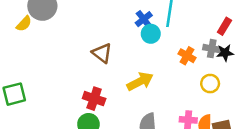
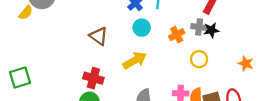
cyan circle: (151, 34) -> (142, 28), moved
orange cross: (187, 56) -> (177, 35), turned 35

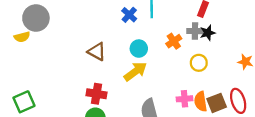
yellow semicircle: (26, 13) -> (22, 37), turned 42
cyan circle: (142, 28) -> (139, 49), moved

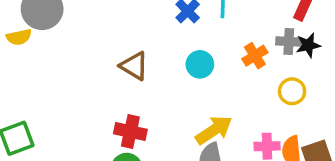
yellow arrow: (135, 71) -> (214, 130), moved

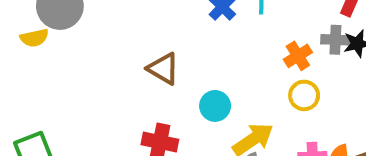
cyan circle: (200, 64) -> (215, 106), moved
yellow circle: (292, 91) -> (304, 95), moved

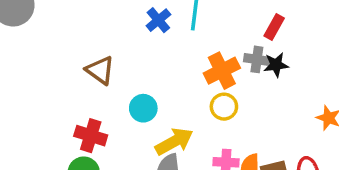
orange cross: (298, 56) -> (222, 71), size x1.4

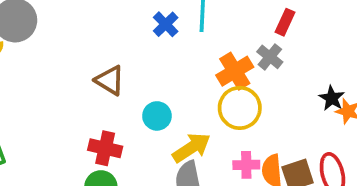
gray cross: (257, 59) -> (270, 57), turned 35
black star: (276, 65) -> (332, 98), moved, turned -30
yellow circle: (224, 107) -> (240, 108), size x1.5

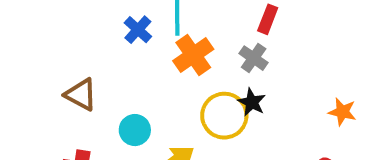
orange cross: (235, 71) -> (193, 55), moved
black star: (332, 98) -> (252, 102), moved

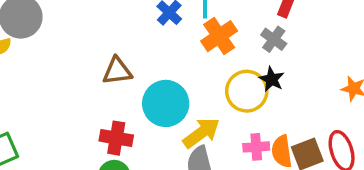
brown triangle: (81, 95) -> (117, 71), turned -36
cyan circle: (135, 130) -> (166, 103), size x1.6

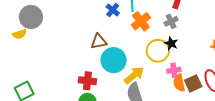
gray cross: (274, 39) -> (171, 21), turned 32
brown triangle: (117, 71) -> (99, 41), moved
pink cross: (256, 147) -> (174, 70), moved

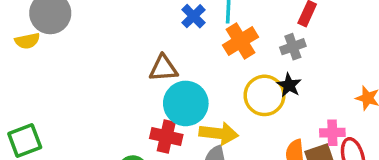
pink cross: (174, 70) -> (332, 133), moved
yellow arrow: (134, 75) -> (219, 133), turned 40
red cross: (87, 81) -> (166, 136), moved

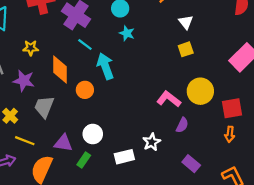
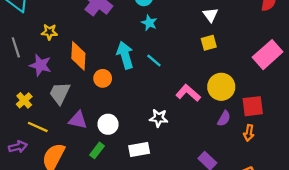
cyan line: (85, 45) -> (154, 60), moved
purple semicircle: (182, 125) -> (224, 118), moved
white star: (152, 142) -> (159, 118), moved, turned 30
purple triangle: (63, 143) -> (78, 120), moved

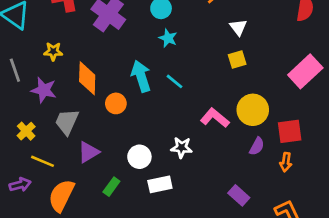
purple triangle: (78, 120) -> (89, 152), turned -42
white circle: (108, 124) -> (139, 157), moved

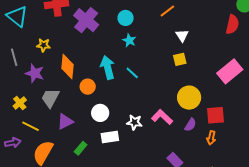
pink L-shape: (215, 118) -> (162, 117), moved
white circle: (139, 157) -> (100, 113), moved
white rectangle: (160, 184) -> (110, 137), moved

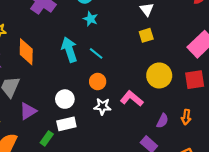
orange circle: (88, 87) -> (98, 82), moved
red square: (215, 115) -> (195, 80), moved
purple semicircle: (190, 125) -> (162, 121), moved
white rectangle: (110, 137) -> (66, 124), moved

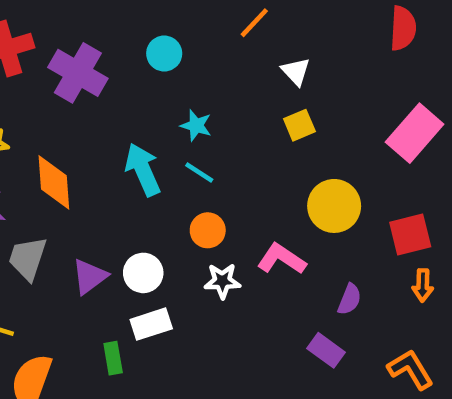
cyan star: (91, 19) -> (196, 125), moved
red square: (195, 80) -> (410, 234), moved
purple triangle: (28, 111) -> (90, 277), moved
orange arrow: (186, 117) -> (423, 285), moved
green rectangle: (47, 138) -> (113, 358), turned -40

______________________________

DIRECTIONS: When the line that holds "pink cross: (174, 70) -> (332, 133), moved" is reached, begin duplicating exactly, and continue through the last line of the listing, skipping the pictures; output nothing else.

ANSWER BOX:
pink cross: (174, 70) -> (332, 133), moved
yellow arrow: (134, 75) -> (219, 133), turned 40
red cross: (87, 81) -> (166, 136), moved

cyan line: (85, 45) -> (154, 60), moved
purple semicircle: (182, 125) -> (224, 118), moved
white star: (152, 142) -> (159, 118), moved, turned 30
purple triangle: (63, 143) -> (78, 120), moved

purple triangle: (78, 120) -> (89, 152), turned -42
white circle: (108, 124) -> (139, 157), moved

pink L-shape: (215, 118) -> (162, 117), moved
white circle: (139, 157) -> (100, 113), moved
white rectangle: (160, 184) -> (110, 137), moved

orange circle: (88, 87) -> (98, 82), moved
red square: (215, 115) -> (195, 80), moved
purple semicircle: (190, 125) -> (162, 121), moved
white rectangle: (110, 137) -> (66, 124), moved

cyan star: (91, 19) -> (196, 125), moved
red square: (195, 80) -> (410, 234), moved
purple triangle: (28, 111) -> (90, 277), moved
orange arrow: (186, 117) -> (423, 285), moved
green rectangle: (47, 138) -> (113, 358), turned -40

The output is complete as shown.